■ **Exercise goal**
Your job is to write out each record exactly, leaving none out.

Stored data
--------------------------------

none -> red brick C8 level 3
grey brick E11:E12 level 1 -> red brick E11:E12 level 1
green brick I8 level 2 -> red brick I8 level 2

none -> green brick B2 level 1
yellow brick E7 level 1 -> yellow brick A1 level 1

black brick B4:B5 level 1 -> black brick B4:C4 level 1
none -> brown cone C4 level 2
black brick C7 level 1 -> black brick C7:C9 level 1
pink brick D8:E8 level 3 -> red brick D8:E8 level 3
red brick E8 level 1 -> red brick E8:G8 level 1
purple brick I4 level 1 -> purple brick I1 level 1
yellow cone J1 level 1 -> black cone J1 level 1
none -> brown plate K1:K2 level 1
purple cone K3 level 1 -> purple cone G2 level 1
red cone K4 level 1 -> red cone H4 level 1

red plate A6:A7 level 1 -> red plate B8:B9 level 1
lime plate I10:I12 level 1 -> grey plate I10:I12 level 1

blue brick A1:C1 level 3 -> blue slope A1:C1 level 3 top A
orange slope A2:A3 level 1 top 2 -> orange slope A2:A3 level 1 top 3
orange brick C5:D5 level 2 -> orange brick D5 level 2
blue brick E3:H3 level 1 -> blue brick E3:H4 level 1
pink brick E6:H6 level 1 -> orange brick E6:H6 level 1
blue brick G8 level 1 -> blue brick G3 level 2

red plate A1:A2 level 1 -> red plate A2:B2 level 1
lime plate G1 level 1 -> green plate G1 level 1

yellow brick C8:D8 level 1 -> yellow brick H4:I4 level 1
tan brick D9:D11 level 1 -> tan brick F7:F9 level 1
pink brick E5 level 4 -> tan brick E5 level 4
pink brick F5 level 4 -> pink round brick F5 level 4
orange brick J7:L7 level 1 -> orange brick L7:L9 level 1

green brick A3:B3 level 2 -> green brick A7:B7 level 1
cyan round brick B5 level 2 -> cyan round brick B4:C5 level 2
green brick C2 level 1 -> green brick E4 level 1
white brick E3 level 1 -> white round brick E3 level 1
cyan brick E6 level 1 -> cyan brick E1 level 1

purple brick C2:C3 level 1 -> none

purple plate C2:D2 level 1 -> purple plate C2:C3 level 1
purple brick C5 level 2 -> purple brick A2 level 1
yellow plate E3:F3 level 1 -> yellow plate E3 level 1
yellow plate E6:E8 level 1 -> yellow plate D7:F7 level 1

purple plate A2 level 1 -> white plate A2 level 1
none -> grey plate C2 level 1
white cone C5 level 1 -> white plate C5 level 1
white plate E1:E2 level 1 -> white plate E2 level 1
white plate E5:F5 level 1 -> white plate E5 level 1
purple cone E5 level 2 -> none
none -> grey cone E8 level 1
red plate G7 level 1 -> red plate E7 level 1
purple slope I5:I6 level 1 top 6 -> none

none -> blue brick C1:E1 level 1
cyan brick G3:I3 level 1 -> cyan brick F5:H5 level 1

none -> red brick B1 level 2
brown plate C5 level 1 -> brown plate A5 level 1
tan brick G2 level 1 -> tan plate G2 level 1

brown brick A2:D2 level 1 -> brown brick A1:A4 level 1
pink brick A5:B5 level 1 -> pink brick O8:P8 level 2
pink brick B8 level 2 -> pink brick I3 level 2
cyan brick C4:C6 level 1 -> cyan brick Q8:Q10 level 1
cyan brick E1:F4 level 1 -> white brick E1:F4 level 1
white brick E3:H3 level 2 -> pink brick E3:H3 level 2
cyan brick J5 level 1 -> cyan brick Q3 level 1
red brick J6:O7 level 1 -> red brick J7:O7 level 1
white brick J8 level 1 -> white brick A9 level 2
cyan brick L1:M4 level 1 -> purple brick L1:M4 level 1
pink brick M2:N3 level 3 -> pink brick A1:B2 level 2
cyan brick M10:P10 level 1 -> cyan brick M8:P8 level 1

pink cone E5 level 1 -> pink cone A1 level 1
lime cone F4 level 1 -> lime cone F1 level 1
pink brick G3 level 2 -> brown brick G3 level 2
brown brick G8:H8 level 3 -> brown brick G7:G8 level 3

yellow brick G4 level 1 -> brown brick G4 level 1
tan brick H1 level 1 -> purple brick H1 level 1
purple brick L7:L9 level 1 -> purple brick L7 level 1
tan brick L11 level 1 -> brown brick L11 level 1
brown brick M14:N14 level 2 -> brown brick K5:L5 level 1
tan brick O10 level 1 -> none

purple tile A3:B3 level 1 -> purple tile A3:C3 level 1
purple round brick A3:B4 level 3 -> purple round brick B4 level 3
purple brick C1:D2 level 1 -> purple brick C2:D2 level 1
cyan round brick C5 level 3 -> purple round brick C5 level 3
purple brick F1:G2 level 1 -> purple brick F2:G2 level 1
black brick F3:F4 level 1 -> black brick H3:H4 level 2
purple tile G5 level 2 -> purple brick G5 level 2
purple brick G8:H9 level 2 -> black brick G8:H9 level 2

--------------------------------

■ **Finished task**
none -> red brick C8 level 3
grey brick E11:E12 level 1 -> red brick E11:E12 level 1
green brick I8 level 2 -> red brick I8 level 2

none -> green brick B2 level 1
yellow brick E7 level 1 -> yellow brick A1 level 1

black brick B4:B5 level 1 -> black brick B4:C4 level 1
none -> brown cone C4 level 2
black brick C7 level 1 -> black brick C7:C9 level 1
pink brick D8:E8 level 3 -> red brick D8:E8 level 3
red brick E8 level 1 -> red brick E8:G8 level 1
purple brick I4 level 1 -> purple brick I1 level 1
yellow cone J1 level 1 -> black cone J1 level 1
none -> brown plate K1:K2 level 1
purple cone K3 level 1 -> purple cone G2 level 1
red cone K4 level 1 -> red cone H4 level 1

red plate A6:A7 level 1 -> red plate B8:B9 level 1
lime plate I10:I12 level 1 -> grey plate I10:I12 level 1

blue brick A1:C1 level 3 -> blue slope A1:C1 level 3 top A
orange slope A2:A3 level 1 top 2 -> orange slope A2:A3 level 1 top 3
orange brick C5:D5 level 2 -> orange brick D5 level 2
blue brick E3:H3 level 1 -> blue brick E3:H4 level 1
pink brick E6:H6 level 1 -> orange brick E6:H6 level 1
blue brick G8 level 1 -> blue brick G3 level 2

red plate A1:A2 level 1 -> red plate A2:B2 level 1
lime plate G1 level 1 -> green plate G1 level 1

yellow brick C8:D8 level 1 -> yellow brick H4:I4 level 1
tan brick D9:D11 level 1 -> tan brick F7:F9 level 1
pink brick E5 level 4 -> tan brick E5 level 4
pink brick F5 level 4 -> pink round brick F5 level 4
orange brick J7:L7 level 1 -> orange brick L7:L9 level 1

green brick A3:B3 level 2 -> green brick A7:B7 level 1
cyan round brick B5 level 2 -> cyan round brick B4:C5 level 2
green brick C2 level 1 -> green brick E4 level 1
white brick E3 level 1 -> white round brick E3 level 1
cyan brick E6 level 1 -> cyan brick E1 level 1

purple brick C2:C3 level 1 -> none

purple plate C2:D2 level 1 -> purple plate C2:C3 level 1
purple brick C5 level 2 -> purple brick A2 level 1
yellow plate E3:F3 level 1 -> yellow plate E3 level 1
yellow plate E6:E8 level 1 -> yellow plate D7:F7 level 1

purple plate A2 level 1 -> white plate A2 level 1
none -> grey plate C2 level 1
white cone C5 level 1 -> white plate C5 level 1
white plate E1:E2 level 1 -> white plate E2 level 1
white plate E5:F5 level 1 -> white plate E5 level 1
purple cone E5 level 2 -> none
none -> grey cone E8 level 1
red plate G7 level 1 -> red plate E7 level 1
purple slope I5:I6 level 1 top 6 -> none

none -> blue brick C1:E1 level 1
cyan brick G3:I3 level 1 -> cyan brick F5:H5 level 1

none -> red brick B1 level 2
brown plate C5 level 1 -> brown plate A5 level 1
tan brick G2 level 1 -> tan plate G2 level 1

brown brick A2:D2 level 1 -> brown brick A1:A4 level 1
pink brick A5:B5 level 1 -> pink brick O8:P8 level 2
pink brick B8 level 2 -> pink brick I3 level 2
cyan brick C4:C6 level 1 -> cyan brick Q8:Q10 level 1
cyan brick E1:F4 level 1 -> white brick E1:F4 level 1
white brick E3:H3 level 2 -> pink brick E3:H3 level 2
cyan brick J5 level 1 -> cyan brick Q3 level 1
red brick J6:O7 level 1 -> red brick J7:O7 level 1
white brick J8 level 1 -> white brick A9 level 2
cyan brick L1:M4 level 1 -> purple brick L1:M4 level 1
pink brick M2:N3 level 3 -> pink brick A1:B2 level 2
cyan brick M10:P10 level 1 -> cyan brick M8:P8 level 1

pink cone E5 level 1 -> pink cone A1 level 1
lime cone F4 level 1 -> lime cone F1 level 1
pink brick G3 level 2 -> brown brick G3 level 2
brown brick G8:H8 level 3 -> brown brick G7:G8 level 3

yellow brick G4 level 1 -> brown brick G4 level 1
tan brick H1 level 1 -> purple brick H1 level 1
purple brick L7:L9 level 1 -> purple brick L7 level 1
tan brick L11 level 1 -> brown brick L11 level 1
brown brick M14:N14 level 2 -> brown brick K5:L5 level 1
tan brick O10 level 1 -> none

purple tile A3:B3 level 1 -> purple tile A3:C3 level 1
purple round brick A3:B4 level 3 -> purple round brick B4 level 3
purple brick C1:D2 level 1 -> purple brick C2:D2 level 1
cyan round brick C5 level 3 -> purple round brick C5 level 3
purple brick F1:G2 level 1 -> purple brick F2:G2 level 1
black brick F3:F4 level 1 -> black brick H3:H4 level 2
purple tile G5 level 2 -> purple brick G5 level 2
purple brick G8:H9 level 2 -> black brick G8:H9 level 2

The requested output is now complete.